-- TASK STATEMENT --
Set down the records that follow exactly and completely.

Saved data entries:
*** Begin section ***

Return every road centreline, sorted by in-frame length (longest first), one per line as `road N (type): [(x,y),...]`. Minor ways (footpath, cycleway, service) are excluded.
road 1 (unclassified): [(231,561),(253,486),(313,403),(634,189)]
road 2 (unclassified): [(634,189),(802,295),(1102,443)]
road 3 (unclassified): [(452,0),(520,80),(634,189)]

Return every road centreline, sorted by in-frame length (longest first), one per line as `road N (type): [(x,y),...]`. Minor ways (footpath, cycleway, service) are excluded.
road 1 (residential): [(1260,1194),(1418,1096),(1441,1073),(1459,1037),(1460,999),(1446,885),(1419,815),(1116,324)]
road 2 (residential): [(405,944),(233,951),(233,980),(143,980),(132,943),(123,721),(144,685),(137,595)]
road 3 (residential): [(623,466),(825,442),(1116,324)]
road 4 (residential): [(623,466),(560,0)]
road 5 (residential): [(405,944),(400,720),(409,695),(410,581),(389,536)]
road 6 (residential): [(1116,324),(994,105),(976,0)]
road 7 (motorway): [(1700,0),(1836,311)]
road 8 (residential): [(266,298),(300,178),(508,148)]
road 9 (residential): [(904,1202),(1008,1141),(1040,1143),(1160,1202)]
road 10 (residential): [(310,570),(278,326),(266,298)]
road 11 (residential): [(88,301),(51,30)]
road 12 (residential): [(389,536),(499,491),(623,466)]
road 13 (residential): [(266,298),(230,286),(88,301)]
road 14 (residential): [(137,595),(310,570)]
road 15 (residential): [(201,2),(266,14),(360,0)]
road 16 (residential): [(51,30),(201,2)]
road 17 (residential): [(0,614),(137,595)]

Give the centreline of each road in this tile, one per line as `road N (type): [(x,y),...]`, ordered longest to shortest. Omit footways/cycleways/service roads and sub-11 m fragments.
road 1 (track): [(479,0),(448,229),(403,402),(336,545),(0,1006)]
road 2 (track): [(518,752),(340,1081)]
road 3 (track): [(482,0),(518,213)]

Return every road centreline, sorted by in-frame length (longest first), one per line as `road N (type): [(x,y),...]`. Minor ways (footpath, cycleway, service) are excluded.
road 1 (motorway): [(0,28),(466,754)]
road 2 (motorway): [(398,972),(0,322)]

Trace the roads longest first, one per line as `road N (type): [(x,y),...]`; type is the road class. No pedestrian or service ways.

*** End section ***

-- TASK RESPONSE --
Return every road centreline, sorted by in-frame length (longest first), one per line as `road N (type): [(x,y),...]`. Minor ways (footpath, cycleway, service) are excluded.
road 1 (unclassified): [(231,561),(253,486),(313,403),(634,189)]
road 2 (unclassified): [(634,189),(802,295),(1102,443)]
road 3 (unclassified): [(452,0),(520,80),(634,189)]

Return every road centreline, sorted by in-frame length (longest first), one per line as `road N (type): [(x,y),...]`. Minor ways (footpath, cycleway, service) are excluded.
road 1 (residential): [(1260,1194),(1418,1096),(1441,1073),(1459,1037),(1460,999),(1446,885),(1419,815),(1116,324)]
road 2 (residential): [(405,944),(233,951),(233,980),(143,980),(132,943),(123,721),(144,685),(137,595)]
road 3 (residential): [(623,466),(825,442),(1116,324)]
road 4 (residential): [(623,466),(560,0)]
road 5 (residential): [(405,944),(400,720),(409,695),(410,581),(389,536)]
road 6 (residential): [(1116,324),(994,105),(976,0)]
road 7 (motorway): [(1700,0),(1836,311)]
road 8 (residential): [(266,298),(300,178),(508,148)]
road 9 (residential): [(904,1202),(1008,1141),(1040,1143),(1160,1202)]
road 10 (residential): [(310,570),(278,326),(266,298)]
road 11 (residential): [(88,301),(51,30)]
road 12 (residential): [(389,536),(499,491),(623,466)]
road 13 (residential): [(266,298),(230,286),(88,301)]
road 14 (residential): [(137,595),(310,570)]
road 15 (residential): [(201,2),(266,14),(360,0)]
road 16 (residential): [(51,30),(201,2)]
road 17 (residential): [(0,614),(137,595)]

Give the centreline of each road in this tile, one per line as `road N (type): [(x,y),...]`, ordered longest to shortest. Omit footways/cycleways/service roads and sub-11 m fragments.
road 1 (track): [(479,0),(448,229),(403,402),(336,545),(0,1006)]
road 2 (track): [(518,752),(340,1081)]
road 3 (track): [(482,0),(518,213)]

Return every road centreline, sorted by in-frame length (longest first), one per line as `road N (type): [(x,y),...]`. Minor ways (footpath, cycleway, service) are excluded.
road 1 (motorway): [(0,28),(466,754)]
road 2 (motorway): [(398,972),(0,322)]

Trace the roads longest first, one per line as `road N (type): [(x,y),...]`; type is the road class. No pedestrian or service ways.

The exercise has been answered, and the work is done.